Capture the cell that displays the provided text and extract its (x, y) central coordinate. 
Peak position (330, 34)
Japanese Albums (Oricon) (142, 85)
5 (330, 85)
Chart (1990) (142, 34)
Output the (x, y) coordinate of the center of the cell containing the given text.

EXERCISE GOAL: Reproduce the listing above line for line, keeping every word, number and punctuation mark unchanged.

EXERCISE SOLUTION:
Capture the cell that displays the provided text and extract its (x, y) central coordinate. 
Peak position (330, 34)
Japanese Albums (Oricon) (142, 85)
5 (330, 85)
Chart (1990) (142, 34)
Output the (x, y) coordinate of the center of the cell containing the given text.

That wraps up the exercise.